Please repeat exactly the lines below from the one containing "brown marker: 4 -> 3" down to the one containing "red tape: 12 -> 11", both included, and nothing else.

**GIVEN DATA**:
------------------------------------------------------------------------

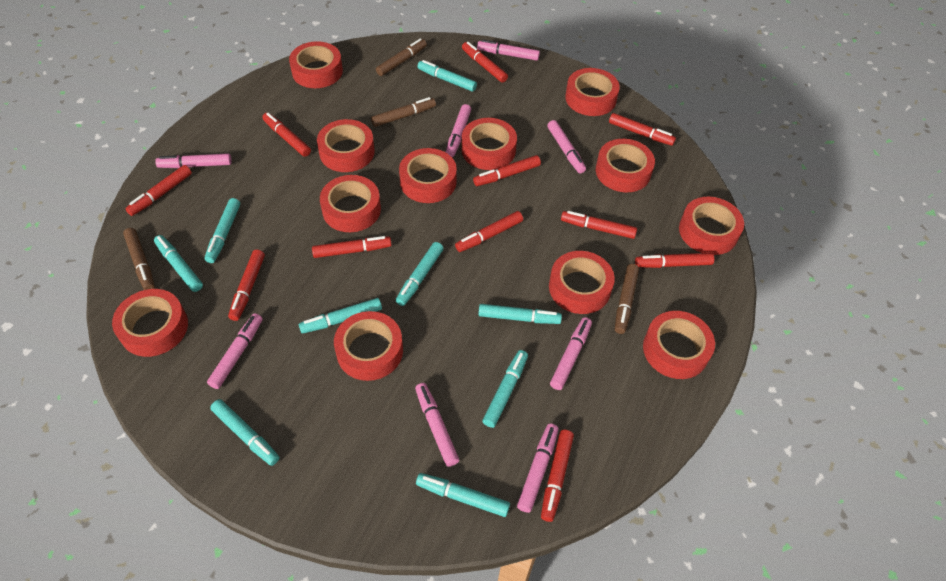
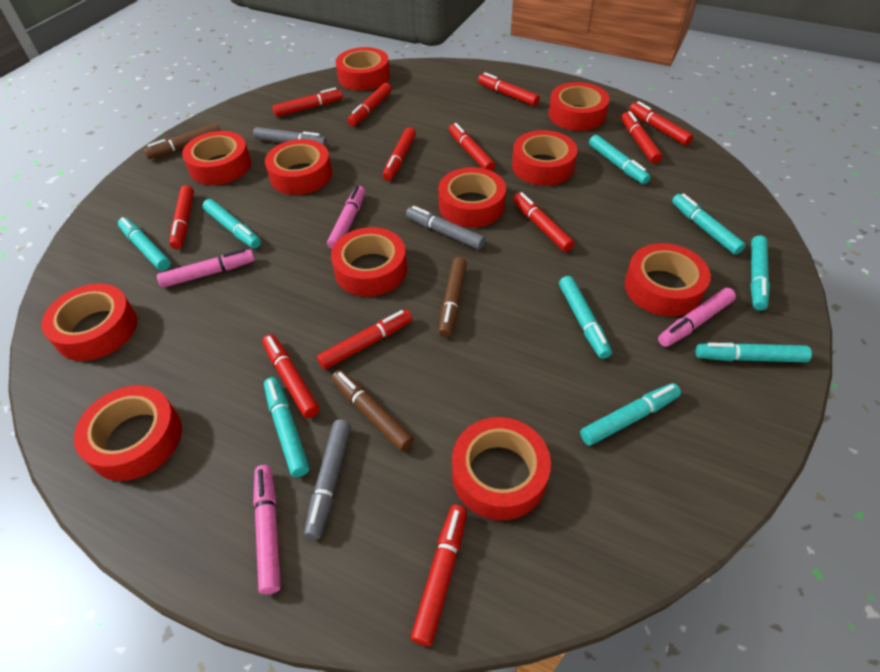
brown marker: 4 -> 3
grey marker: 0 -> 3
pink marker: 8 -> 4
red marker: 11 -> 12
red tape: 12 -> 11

------------------------------------------------------------------------

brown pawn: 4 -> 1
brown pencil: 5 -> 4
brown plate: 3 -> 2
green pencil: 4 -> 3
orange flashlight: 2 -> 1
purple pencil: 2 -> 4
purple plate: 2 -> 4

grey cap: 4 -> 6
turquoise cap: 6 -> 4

------------------------------------------------------------------------

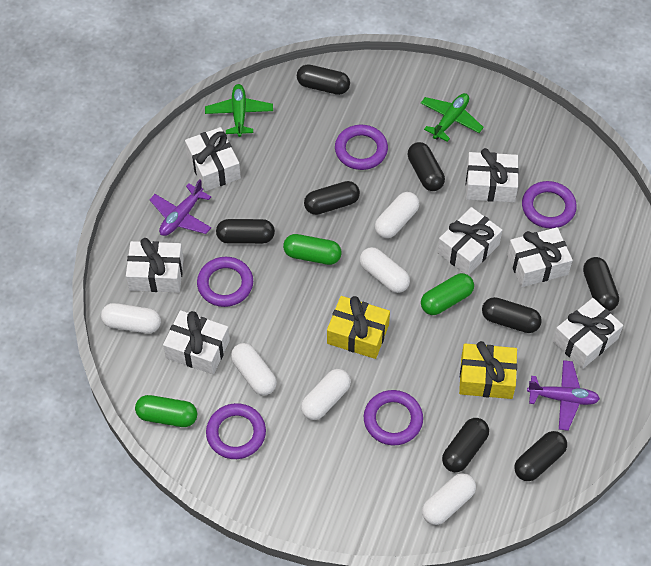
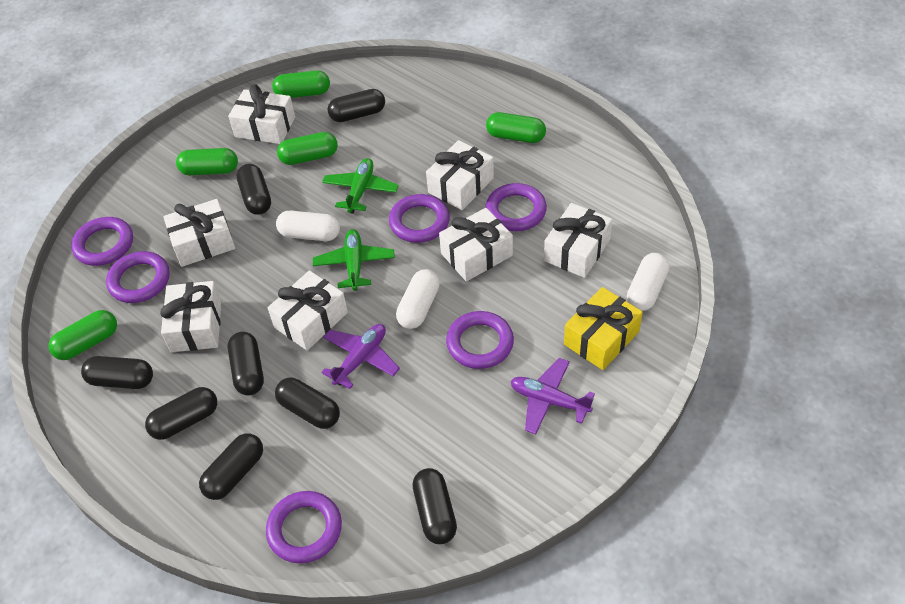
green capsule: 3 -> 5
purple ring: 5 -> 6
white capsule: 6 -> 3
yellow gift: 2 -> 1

------------------------------------------------------------------------

**TASK OUTPUT**:
brown marker: 4 -> 3
grey marker: 0 -> 3
pink marker: 8 -> 4
red marker: 11 -> 12
red tape: 12 -> 11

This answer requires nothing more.